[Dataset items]
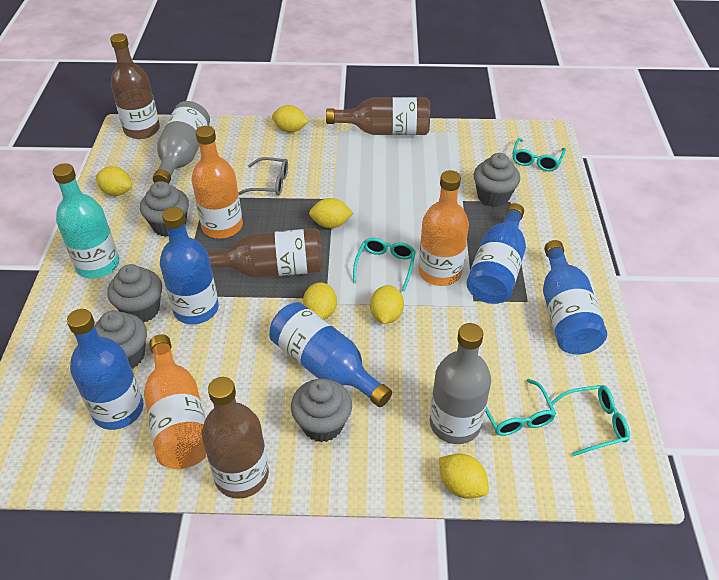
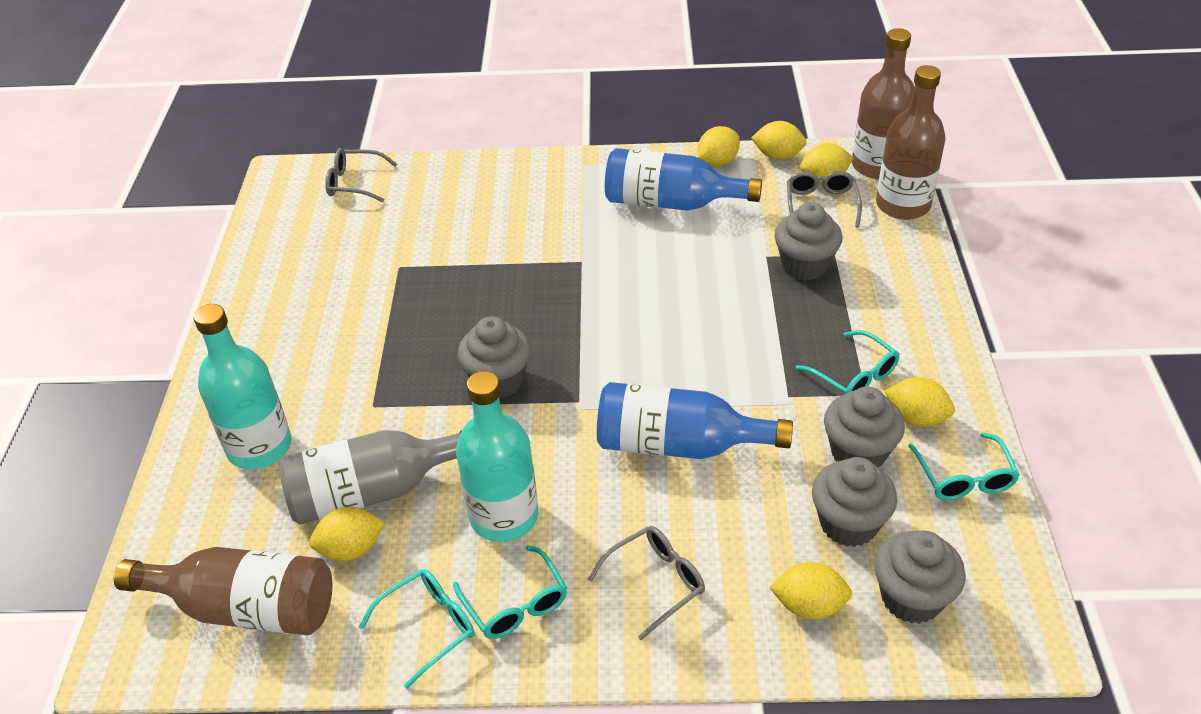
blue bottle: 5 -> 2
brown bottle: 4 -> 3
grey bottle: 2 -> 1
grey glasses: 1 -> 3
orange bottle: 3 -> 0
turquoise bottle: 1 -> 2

■ **Problem statement**
The entries above should be retyped word for word, with all pictures omitted.

■ **Solution to the exercise**
blue bottle: 5 -> 2
brown bottle: 4 -> 3
grey bottle: 2 -> 1
grey glasses: 1 -> 3
orange bottle: 3 -> 0
turquoise bottle: 1 -> 2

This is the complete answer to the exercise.